| WHAT IS EXPECTED |
Copy exactly the lines from the start of the data below through the one that carries "186 1018 286>", and only those.

| DATA |

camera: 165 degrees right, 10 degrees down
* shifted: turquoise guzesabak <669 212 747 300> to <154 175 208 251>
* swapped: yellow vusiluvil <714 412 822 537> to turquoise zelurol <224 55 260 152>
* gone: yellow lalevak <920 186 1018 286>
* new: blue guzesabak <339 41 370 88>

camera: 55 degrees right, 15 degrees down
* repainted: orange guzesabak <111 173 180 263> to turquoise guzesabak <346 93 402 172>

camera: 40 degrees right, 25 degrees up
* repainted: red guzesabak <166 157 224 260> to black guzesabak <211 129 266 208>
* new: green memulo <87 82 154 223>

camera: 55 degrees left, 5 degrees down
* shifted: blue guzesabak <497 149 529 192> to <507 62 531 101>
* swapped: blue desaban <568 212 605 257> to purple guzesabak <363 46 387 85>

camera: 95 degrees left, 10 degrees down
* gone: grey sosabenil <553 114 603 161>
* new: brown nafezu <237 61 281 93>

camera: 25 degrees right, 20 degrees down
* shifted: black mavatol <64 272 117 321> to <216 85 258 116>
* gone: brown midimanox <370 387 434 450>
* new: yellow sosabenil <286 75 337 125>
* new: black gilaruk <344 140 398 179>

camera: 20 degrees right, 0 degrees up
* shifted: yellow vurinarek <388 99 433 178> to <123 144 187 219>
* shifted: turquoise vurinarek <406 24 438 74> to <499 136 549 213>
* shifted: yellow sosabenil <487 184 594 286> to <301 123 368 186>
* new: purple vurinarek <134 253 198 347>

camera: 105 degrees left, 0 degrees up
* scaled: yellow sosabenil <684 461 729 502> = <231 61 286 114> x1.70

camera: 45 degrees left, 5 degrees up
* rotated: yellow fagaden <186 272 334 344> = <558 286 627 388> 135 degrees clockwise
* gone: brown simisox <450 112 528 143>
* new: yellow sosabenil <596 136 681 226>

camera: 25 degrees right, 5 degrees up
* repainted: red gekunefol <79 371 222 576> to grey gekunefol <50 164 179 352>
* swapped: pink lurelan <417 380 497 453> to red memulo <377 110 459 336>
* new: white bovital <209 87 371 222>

| WRITTEN REPLY |
camera: 165 degrees right, 10 degrees down
* shifted: turquoise guzesabak <669 212 747 300> to <154 175 208 251>
* swapped: yellow vusiluvil <714 412 822 537> to turquoise zelurol <224 55 260 152>
* gone: yellow lalevak <920 186 1018 286>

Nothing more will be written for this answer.